> [Assigned task]
Filter out all lines without the word "camera" from the data below, please, and copy the rest.

*-*-*

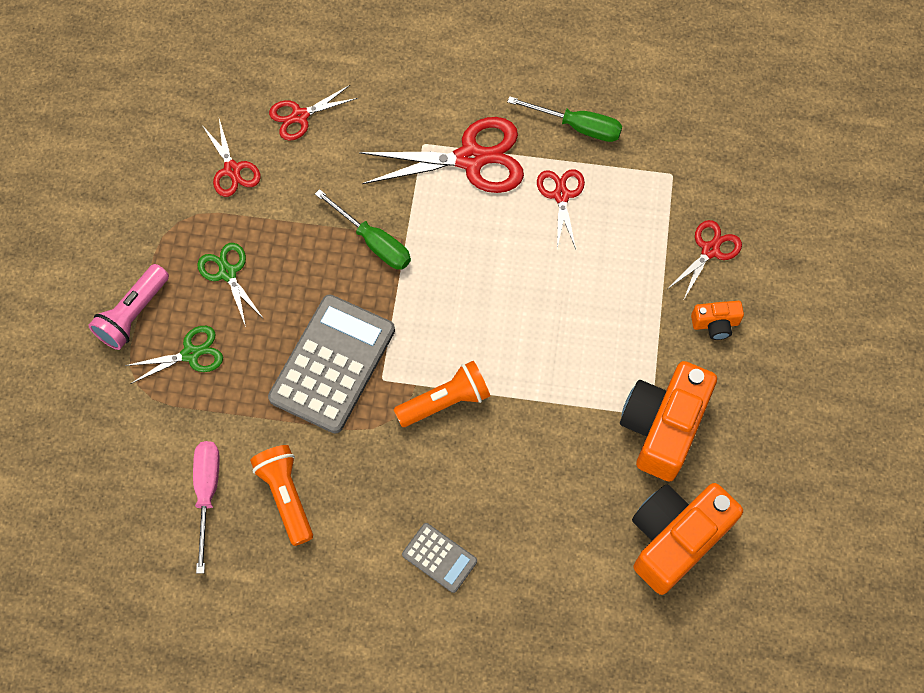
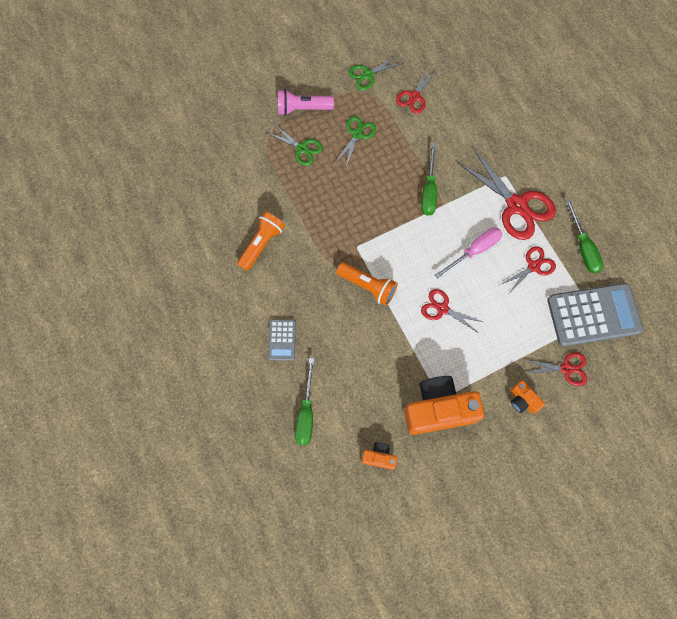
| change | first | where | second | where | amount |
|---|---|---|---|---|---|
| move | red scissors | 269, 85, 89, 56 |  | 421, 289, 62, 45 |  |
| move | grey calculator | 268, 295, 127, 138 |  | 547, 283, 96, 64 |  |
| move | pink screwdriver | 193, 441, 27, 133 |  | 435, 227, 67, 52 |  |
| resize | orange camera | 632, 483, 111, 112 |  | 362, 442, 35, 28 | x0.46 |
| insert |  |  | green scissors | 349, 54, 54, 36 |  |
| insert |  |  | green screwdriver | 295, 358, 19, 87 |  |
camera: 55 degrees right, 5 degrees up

*-*-*

> [Response to this exercise]
| resize | orange camera | 632, 483, 111, 112 |  | 362, 442, 35, 28 | x0.46 |
camera: 55 degrees right, 5 degrees up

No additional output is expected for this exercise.